WORK ITEM ▸ Print all of the data exactly as written.

SOURCE DATA ▸
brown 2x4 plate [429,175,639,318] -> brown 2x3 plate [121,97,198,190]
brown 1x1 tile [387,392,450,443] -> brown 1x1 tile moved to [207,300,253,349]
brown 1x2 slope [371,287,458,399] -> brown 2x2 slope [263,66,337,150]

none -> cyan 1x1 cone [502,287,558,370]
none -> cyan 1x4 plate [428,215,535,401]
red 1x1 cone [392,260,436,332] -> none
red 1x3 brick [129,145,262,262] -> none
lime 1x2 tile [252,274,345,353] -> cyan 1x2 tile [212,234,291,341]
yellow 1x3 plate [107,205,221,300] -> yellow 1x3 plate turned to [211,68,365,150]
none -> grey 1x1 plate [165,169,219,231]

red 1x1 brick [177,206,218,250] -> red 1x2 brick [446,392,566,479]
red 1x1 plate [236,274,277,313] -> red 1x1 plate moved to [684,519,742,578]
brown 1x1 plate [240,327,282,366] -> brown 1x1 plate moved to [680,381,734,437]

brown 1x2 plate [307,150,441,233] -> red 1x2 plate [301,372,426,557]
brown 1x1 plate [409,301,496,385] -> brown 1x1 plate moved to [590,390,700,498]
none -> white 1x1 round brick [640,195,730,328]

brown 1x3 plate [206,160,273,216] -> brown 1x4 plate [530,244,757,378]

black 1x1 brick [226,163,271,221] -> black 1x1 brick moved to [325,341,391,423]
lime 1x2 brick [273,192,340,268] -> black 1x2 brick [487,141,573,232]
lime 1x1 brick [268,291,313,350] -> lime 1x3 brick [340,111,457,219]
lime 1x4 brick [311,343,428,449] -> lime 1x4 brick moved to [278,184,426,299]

ANSWER TO THE PROBLEM ▸
brown 2x4 plate [429,175,639,318] -> brown 2x3 plate [121,97,198,190]
brown 1x1 tile [387,392,450,443] -> brown 1x1 tile moved to [207,300,253,349]
brown 1x2 slope [371,287,458,399] -> brown 2x2 slope [263,66,337,150]

none -> cyan 1x1 cone [502,287,558,370]
none -> cyan 1x4 plate [428,215,535,401]
red 1x1 cone [392,260,436,332] -> none
red 1x3 brick [129,145,262,262] -> none
lime 1x2 tile [252,274,345,353] -> cyan 1x2 tile [212,234,291,341]
yellow 1x3 plate [107,205,221,300] -> yellow 1x3 plate turned to [211,68,365,150]
none -> grey 1x1 plate [165,169,219,231]

red 1x1 brick [177,206,218,250] -> red 1x2 brick [446,392,566,479]
red 1x1 plate [236,274,277,313] -> red 1x1 plate moved to [684,519,742,578]
brown 1x1 plate [240,327,282,366] -> brown 1x1 plate moved to [680,381,734,437]

brown 1x2 plate [307,150,441,233] -> red 1x2 plate [301,372,426,557]
brown 1x1 plate [409,301,496,385] -> brown 1x1 plate moved to [590,390,700,498]
none -> white 1x1 round brick [640,195,730,328]

brown 1x3 plate [206,160,273,216] -> brown 1x4 plate [530,244,757,378]

black 1x1 brick [226,163,271,221] -> black 1x1 brick moved to [325,341,391,423]
lime 1x2 brick [273,192,340,268] -> black 1x2 brick [487,141,573,232]
lime 1x1 brick [268,291,313,350] -> lime 1x3 brick [340,111,457,219]
lime 1x4 brick [311,343,428,449] -> lime 1x4 brick moved to [278,184,426,299]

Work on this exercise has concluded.